• _TASK PROMPT_: Can you edit the material below so that every "gold metallic candlestick" reads "gold metallic candleholder" and nothing else changes? Leave the pictures out of your version.

• _SOURCE INFORMATION_:
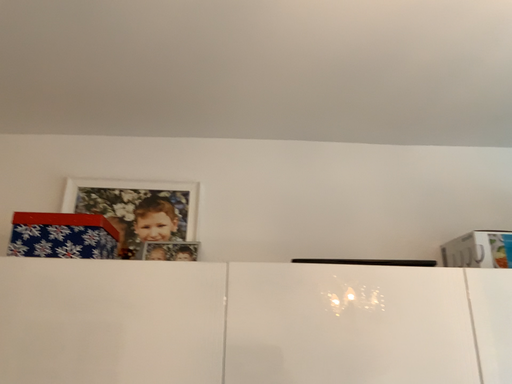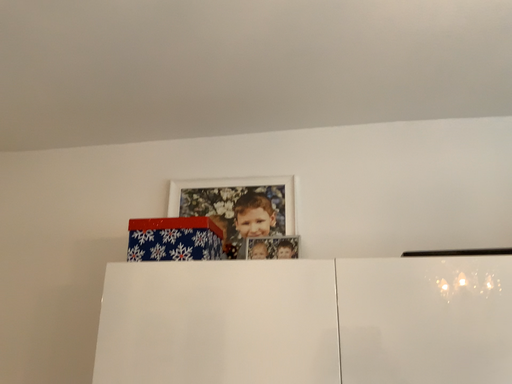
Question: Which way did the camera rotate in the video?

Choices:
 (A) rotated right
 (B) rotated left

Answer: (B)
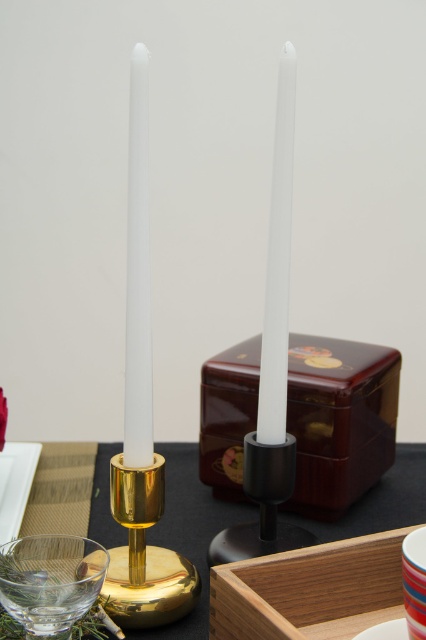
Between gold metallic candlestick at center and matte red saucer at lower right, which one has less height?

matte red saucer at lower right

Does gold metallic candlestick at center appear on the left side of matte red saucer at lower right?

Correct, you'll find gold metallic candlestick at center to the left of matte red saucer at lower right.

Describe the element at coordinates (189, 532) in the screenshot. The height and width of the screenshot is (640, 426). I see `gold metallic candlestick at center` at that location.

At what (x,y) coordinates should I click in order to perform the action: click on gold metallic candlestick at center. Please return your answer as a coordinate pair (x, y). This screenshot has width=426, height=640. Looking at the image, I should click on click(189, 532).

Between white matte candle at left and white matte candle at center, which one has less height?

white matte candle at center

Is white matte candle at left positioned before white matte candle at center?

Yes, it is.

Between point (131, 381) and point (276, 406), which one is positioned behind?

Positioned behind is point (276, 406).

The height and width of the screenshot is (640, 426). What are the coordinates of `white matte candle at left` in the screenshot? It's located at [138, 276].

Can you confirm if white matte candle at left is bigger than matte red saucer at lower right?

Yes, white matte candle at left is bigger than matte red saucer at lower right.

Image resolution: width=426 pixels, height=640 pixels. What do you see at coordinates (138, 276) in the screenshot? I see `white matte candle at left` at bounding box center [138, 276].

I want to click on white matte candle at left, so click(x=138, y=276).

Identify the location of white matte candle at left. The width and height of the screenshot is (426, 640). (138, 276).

• _YOUR RESPONSE_:
Question: Which way did the camera rotate in the video?

Choices:
 (A) rotated right
 (B) rotated left

Answer: (B)
Between gold metallic candleholder at center and matte red saucer at lower right, which one has less height?

matte red saucer at lower right

Does gold metallic candleholder at center appear on the left side of matte red saucer at lower right?

Correct, you'll find gold metallic candleholder at center to the left of matte red saucer at lower right.

Describe the element at coordinates (189, 532) in the screenshot. The height and width of the screenshot is (640, 426). I see `gold metallic candleholder at center` at that location.

At what (x,y) coordinates should I click in order to perform the action: click on gold metallic candleholder at center. Please return your answer as a coordinate pair (x, y). This screenshot has width=426, height=640. Looking at the image, I should click on click(189, 532).

Between white matte candle at left and white matte candle at center, which one has less height?

white matte candle at center

Is white matte candle at left positioned before white matte candle at center?

Yes, it is.

Between point (131, 381) and point (276, 406), which one is positioned behind?

Positioned behind is point (276, 406).

The height and width of the screenshot is (640, 426). What are the coordinates of `white matte candle at left` in the screenshot? It's located at [138, 276].

Can you confirm if white matte candle at left is bigger than matte red saucer at lower right?

Yes, white matte candle at left is bigger than matte red saucer at lower right.

Image resolution: width=426 pixels, height=640 pixels. What do you see at coordinates (138, 276) in the screenshot? I see `white matte candle at left` at bounding box center [138, 276].

I want to click on white matte candle at left, so click(x=138, y=276).

Identify the location of white matte candle at left. The width and height of the screenshot is (426, 640). (138, 276).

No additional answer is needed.